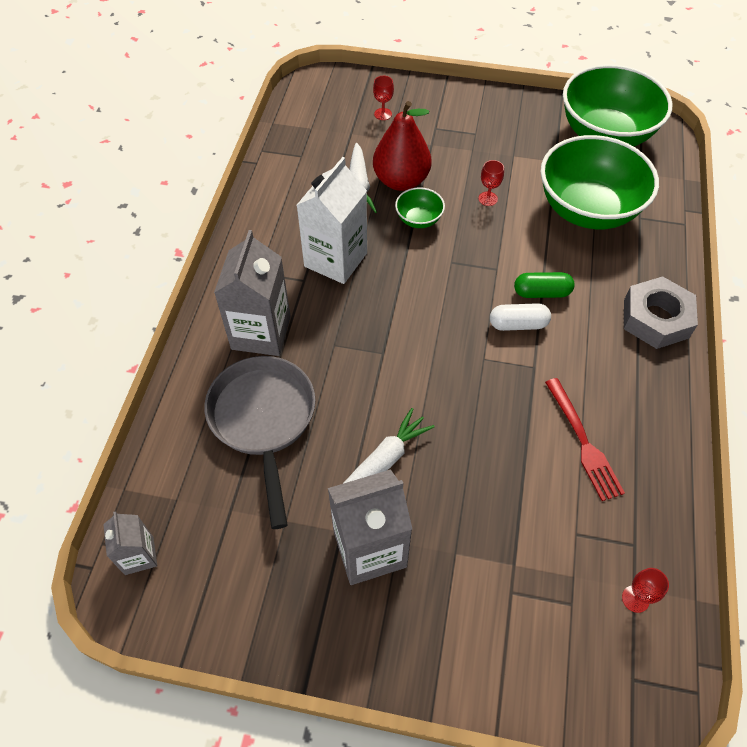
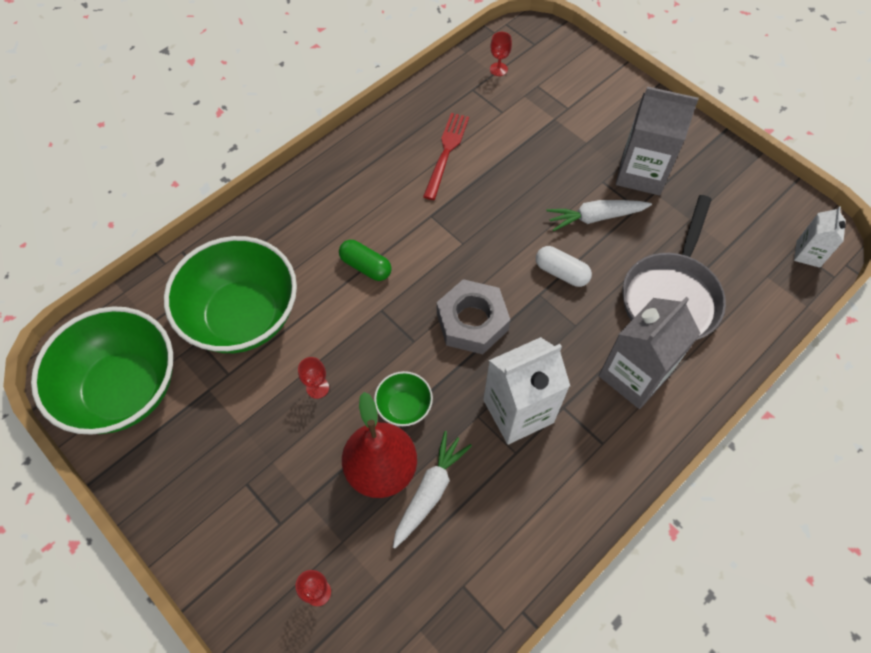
camera: 145 degrees left, 5 degrees up
(139, 555) = (808, 254): grey carton -> white carton
(518, 324) = (411, 253): white capsule -> white capsule (561, 272)
(655, 319) = (303, 195): grey nut -> grey nut (472, 322)

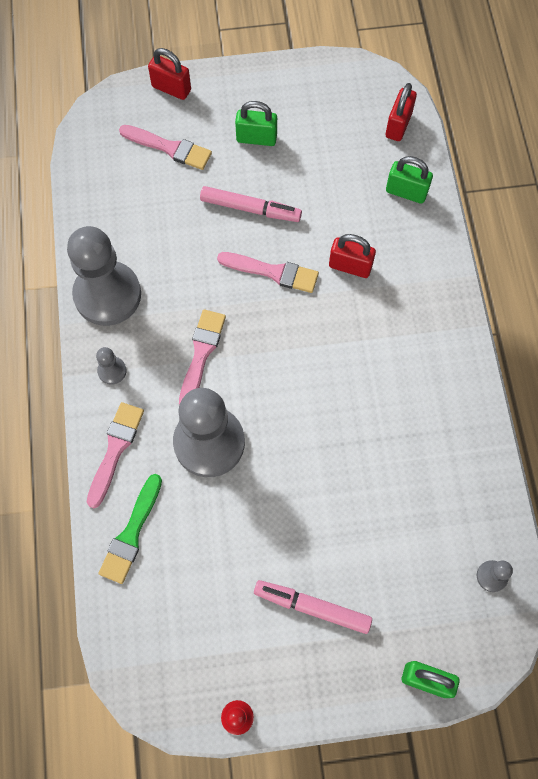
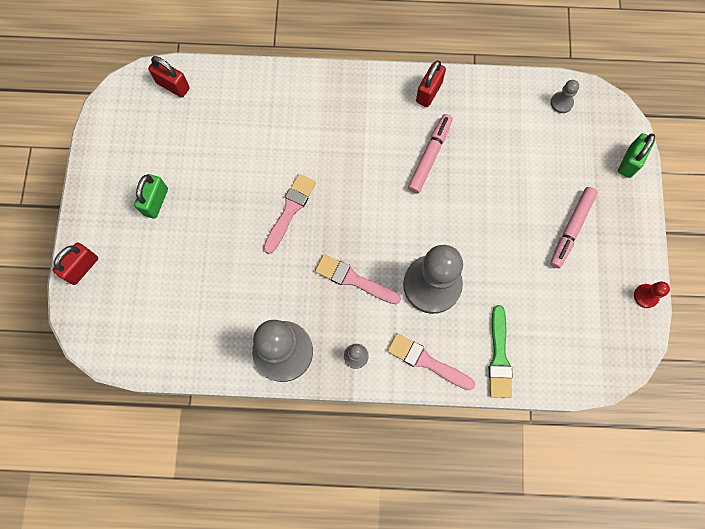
camera: 80 degrees left, 5 degrees up
(131, 533) = (499, 357): green brush -> green brush turned 60 degrees clockwise
(169, 148) = (146, 278): pink brush -> none
(250, 209) = (225, 218): pink marker -> pink marker (429, 156)
(350, 266) = (297, 149): red padlock -> red padlock (429, 92)
(406, 192) = (238, 93): green padlock -> none

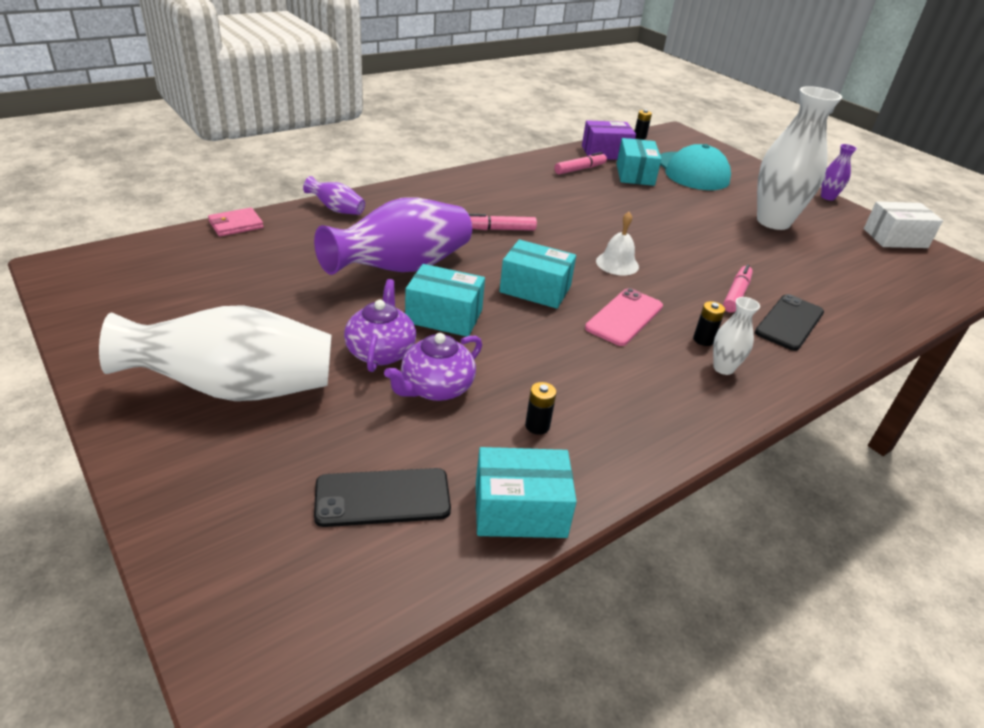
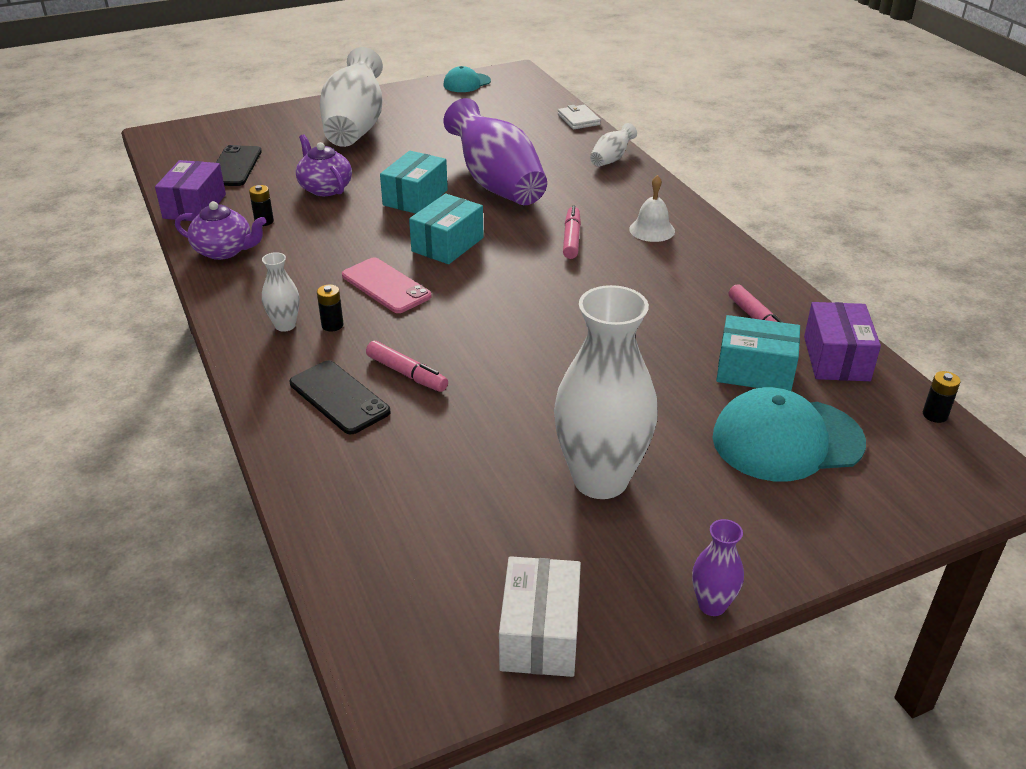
camera: 105 degrees right, 0 degrees up
(88, 303) = (466, 83): none -> turquoise cap
(236, 225) = (578, 120): pink wallet -> white wallet
(336, 209) = (611, 159): purple vase -> white vase
(381, 351) = (376, 171): purple teapot -> purple teapot (224, 251)
(520, 510) = (194, 206): turquoise box -> purple box
(617, 263) = (489, 302): white bell -> white bell (652, 230)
····················
Problem: In the material above, find every line that has the string "turquoise" and pull those lines out.

Answer box:
(88, 303) = (466, 83): none -> turquoise cap
(520, 510) = (194, 206): turquoise box -> purple box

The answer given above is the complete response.